§ **Requirement**: Below are some entries. Repeat exactly the lines from the one with "insert: gokokenik (red) (2nd from left)" through the one with "move: buvonemak (pink) (3rd from left)", and only those.

—————

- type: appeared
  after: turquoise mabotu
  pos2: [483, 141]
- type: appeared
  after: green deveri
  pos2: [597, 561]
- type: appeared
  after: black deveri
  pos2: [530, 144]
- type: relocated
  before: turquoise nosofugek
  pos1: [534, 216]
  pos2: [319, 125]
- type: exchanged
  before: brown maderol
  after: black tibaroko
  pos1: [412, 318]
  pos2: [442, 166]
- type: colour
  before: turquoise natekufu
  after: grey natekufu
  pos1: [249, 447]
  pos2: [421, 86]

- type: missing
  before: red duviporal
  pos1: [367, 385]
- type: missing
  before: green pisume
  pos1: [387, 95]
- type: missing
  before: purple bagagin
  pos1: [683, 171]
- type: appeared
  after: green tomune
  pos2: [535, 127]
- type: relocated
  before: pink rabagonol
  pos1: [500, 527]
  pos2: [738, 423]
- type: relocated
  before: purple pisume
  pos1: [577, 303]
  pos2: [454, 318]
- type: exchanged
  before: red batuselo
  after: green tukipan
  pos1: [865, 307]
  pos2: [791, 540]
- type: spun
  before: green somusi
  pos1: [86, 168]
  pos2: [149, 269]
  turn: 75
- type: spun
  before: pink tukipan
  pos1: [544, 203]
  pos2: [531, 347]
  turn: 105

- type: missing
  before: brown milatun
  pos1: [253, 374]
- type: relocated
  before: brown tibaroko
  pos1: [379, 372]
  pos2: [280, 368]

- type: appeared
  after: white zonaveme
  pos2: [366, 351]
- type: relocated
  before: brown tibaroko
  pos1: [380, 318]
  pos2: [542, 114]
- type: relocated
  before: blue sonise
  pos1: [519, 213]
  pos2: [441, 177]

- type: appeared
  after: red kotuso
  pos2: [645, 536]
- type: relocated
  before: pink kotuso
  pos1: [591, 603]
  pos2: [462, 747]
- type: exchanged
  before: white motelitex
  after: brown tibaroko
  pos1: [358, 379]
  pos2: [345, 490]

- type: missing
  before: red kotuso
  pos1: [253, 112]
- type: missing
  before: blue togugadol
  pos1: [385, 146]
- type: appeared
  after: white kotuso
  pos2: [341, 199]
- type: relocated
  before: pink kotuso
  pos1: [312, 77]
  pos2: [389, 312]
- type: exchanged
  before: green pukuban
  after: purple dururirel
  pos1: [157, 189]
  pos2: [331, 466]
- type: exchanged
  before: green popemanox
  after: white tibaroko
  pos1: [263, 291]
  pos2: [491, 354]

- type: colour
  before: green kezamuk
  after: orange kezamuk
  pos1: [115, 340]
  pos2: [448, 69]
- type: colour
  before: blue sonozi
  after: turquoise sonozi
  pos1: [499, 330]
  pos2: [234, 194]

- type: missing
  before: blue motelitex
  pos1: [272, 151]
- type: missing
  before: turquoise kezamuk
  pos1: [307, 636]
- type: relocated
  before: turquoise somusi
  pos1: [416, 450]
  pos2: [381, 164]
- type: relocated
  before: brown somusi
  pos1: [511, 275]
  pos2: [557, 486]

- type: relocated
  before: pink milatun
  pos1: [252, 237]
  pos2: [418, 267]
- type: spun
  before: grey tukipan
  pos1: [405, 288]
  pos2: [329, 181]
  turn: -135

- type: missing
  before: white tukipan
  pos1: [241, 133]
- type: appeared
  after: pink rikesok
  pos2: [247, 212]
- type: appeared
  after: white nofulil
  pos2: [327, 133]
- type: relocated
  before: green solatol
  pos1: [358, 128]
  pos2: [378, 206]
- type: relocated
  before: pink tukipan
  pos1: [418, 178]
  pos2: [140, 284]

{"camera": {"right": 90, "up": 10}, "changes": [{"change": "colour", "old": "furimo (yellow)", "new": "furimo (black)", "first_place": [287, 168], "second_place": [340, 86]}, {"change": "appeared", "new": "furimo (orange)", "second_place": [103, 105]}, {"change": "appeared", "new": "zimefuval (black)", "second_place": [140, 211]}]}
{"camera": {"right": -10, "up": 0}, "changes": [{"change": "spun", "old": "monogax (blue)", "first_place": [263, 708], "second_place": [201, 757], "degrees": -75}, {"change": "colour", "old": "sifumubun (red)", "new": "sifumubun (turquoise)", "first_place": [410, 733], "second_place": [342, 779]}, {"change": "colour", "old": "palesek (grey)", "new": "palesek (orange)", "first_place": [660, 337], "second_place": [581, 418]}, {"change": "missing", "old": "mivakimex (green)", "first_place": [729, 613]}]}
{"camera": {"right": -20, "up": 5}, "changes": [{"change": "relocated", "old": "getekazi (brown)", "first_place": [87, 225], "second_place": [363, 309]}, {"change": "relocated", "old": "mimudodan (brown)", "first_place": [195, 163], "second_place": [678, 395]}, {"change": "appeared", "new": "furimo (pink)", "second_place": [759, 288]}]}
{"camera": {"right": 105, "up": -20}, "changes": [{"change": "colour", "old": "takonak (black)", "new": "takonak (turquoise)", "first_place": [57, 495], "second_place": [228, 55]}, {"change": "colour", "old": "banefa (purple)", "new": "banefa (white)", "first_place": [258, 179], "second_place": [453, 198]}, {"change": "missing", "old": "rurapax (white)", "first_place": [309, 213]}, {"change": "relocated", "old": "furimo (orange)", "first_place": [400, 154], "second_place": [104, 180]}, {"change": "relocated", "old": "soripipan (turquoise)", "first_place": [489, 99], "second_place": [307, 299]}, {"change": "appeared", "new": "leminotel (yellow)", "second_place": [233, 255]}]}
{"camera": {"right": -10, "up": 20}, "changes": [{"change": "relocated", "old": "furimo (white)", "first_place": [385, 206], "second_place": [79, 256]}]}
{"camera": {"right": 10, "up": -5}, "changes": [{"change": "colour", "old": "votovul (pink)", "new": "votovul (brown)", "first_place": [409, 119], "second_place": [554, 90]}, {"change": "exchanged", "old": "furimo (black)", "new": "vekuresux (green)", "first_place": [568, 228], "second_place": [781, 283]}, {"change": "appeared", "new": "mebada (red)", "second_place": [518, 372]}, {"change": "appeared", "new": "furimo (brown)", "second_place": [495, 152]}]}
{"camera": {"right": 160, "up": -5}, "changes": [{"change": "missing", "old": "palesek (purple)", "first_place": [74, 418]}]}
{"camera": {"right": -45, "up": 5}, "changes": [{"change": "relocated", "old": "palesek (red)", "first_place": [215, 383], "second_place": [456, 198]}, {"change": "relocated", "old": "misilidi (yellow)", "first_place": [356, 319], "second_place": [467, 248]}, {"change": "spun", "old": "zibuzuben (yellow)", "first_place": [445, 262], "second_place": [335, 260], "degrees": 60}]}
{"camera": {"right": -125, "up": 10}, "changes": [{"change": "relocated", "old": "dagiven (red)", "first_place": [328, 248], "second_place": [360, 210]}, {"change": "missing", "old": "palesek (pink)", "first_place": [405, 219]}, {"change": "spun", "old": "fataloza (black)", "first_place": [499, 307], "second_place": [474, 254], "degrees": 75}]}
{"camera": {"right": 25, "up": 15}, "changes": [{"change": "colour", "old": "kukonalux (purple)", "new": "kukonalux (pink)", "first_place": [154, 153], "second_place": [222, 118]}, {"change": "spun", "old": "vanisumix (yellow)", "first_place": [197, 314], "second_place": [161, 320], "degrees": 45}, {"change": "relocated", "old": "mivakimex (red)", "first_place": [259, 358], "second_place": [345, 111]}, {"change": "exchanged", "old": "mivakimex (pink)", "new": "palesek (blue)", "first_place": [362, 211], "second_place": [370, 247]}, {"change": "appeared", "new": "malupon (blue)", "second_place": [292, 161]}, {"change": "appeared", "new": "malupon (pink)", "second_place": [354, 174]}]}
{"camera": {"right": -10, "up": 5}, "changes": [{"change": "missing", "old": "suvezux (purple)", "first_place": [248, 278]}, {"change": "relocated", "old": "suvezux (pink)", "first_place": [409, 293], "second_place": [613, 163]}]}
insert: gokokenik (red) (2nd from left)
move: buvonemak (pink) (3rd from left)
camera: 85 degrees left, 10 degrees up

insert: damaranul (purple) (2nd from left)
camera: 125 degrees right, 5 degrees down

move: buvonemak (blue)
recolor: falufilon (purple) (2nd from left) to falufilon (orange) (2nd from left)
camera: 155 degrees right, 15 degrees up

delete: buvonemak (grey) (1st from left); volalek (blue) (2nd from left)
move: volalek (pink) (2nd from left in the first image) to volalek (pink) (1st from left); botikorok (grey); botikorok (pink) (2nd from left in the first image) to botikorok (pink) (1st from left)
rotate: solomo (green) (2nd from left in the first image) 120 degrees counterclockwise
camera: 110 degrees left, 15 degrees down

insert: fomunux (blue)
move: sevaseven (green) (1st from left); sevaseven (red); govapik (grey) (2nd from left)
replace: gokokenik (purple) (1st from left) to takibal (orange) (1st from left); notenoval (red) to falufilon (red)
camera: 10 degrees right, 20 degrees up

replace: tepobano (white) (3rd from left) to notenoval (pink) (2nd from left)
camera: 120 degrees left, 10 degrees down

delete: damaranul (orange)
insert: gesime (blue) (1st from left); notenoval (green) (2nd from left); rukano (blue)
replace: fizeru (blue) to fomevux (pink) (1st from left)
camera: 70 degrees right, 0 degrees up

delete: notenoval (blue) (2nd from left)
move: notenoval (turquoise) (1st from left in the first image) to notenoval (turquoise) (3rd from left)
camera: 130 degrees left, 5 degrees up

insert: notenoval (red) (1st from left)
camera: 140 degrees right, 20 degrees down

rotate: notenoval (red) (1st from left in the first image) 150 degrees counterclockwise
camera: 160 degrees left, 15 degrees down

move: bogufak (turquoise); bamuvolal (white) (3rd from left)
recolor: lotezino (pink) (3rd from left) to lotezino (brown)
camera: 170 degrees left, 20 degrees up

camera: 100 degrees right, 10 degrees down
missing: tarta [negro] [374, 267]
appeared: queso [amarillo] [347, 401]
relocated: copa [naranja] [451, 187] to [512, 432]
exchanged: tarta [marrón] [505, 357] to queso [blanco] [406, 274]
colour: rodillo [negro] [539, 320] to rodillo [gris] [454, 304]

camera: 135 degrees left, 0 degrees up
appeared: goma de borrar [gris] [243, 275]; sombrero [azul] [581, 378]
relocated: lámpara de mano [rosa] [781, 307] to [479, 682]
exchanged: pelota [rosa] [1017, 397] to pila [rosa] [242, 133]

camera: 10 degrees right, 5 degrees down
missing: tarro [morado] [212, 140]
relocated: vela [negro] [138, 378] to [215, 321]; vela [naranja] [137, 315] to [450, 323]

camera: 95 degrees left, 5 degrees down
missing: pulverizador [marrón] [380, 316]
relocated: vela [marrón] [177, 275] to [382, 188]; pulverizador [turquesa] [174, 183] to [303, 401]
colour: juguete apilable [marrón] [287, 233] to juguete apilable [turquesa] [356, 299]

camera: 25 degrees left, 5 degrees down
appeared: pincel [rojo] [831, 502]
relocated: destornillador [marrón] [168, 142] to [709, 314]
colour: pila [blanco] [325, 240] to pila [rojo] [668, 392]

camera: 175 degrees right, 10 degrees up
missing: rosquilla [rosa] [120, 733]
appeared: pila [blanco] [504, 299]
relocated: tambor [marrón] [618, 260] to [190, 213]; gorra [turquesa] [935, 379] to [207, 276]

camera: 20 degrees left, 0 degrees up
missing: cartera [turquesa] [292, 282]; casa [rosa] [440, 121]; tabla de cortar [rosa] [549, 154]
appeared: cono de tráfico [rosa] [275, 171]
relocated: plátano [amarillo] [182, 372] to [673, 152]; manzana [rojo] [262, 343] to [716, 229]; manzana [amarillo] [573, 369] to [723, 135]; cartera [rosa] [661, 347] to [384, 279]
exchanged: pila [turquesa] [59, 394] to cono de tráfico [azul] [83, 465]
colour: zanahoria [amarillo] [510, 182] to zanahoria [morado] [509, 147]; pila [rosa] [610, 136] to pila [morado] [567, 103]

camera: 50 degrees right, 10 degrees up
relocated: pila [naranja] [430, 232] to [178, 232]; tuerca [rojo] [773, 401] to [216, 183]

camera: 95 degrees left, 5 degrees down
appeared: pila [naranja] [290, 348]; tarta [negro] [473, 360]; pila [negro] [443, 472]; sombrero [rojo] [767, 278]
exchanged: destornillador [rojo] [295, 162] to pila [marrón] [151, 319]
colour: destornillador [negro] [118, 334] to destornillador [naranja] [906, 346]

—————

§ **Reply to the exercise**:
insert: gokokenik (red) (2nd from left)
move: buvonemak (pink) (3rd from left)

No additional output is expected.